* **PROBLEM**
Show, from the records below, all lines that contain the word "appeared".

═══ DATASET ENTRIES ═══

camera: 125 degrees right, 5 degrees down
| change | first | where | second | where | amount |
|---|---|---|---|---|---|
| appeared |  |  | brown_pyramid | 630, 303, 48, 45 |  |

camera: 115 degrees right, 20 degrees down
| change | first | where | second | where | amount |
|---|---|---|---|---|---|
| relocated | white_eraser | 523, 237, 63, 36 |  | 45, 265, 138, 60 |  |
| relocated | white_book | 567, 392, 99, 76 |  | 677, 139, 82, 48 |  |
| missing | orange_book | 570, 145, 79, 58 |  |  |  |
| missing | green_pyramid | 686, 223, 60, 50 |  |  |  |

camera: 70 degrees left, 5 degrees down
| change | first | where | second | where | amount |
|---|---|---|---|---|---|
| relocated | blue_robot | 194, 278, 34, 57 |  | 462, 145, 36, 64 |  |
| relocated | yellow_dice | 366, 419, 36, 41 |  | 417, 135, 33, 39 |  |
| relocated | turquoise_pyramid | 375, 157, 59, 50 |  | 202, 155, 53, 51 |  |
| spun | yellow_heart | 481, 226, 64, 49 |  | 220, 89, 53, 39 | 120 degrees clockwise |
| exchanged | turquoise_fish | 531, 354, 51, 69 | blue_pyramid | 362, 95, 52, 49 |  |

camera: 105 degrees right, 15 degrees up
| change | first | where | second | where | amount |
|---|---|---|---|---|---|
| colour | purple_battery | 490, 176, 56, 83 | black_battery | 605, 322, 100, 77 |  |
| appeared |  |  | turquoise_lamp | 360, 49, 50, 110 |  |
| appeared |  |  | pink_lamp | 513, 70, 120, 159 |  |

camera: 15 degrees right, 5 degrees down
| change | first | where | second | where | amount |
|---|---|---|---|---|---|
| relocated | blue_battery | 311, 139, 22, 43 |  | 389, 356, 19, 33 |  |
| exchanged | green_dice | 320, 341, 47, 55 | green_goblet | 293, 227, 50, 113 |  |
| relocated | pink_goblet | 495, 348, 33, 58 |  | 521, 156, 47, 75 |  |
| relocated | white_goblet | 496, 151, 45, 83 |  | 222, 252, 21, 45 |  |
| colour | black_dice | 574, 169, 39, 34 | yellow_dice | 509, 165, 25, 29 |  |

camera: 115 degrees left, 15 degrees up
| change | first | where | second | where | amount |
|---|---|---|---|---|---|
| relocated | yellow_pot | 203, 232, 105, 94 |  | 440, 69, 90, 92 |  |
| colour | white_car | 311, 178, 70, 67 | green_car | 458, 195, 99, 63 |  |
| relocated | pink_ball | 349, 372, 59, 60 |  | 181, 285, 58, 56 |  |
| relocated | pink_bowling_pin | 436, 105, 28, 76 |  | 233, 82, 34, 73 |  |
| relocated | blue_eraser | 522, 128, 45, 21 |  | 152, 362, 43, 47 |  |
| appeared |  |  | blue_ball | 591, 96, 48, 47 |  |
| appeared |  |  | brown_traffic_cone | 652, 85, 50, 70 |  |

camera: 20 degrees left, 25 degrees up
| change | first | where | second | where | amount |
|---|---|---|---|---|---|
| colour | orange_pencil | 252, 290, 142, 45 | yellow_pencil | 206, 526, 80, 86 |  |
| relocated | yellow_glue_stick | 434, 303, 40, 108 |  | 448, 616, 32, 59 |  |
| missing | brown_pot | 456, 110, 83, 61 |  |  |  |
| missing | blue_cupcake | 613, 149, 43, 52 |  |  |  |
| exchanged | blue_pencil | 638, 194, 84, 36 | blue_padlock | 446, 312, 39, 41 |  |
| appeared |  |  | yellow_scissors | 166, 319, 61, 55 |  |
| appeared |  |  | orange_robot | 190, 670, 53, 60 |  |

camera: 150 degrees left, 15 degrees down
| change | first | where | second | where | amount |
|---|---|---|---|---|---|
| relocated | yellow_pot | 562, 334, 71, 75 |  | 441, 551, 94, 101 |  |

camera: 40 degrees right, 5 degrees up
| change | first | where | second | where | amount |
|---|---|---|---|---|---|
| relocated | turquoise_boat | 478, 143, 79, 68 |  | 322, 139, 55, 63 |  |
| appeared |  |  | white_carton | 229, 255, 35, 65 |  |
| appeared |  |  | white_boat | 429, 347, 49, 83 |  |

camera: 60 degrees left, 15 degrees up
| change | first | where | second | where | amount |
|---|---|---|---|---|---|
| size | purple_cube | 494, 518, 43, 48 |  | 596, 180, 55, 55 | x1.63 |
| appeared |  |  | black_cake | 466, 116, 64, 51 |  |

═══

* **EXERCISE RESPONSE**
| appeared |  |  | brown_pyramid | 630, 303, 48, 45 |  |
| appeared |  |  | turquoise_lamp | 360, 49, 50, 110 |  |
| appeared |  |  | pink_lamp | 513, 70, 120, 159 |  |
| appeared |  |  | blue_ball | 591, 96, 48, 47 |  |
| appeared |  |  | brown_traffic_cone | 652, 85, 50, 70 |  |
| appeared |  |  | yellow_scissors | 166, 319, 61, 55 |  |
| appeared |  |  | orange_robot | 190, 670, 53, 60 |  |
| appeared |  |  | white_carton | 229, 255, 35, 65 |  |
| appeared |  |  | white_boat | 429, 347, 49, 83 |  |
| appeared |  |  | black_cake | 466, 116, 64, 51 |  |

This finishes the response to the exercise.